=== Task details ===
In the records below, some lines hold the word "none". Copy each of those lines.

BEGIN Recorded information

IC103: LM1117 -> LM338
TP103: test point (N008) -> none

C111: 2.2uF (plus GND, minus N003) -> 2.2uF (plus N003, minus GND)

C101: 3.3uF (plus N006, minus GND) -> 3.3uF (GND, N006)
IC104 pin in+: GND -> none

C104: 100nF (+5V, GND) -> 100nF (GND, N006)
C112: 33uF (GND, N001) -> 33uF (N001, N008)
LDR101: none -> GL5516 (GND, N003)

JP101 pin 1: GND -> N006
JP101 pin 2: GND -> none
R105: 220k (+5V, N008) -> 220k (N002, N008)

END Recorded information

=== Output for this task ===
TP103: test point (N008) -> none
IC104 pin in+: GND -> none
LDR101: none -> GL5516 (GND, N003)
JP101 pin 2: GND -> none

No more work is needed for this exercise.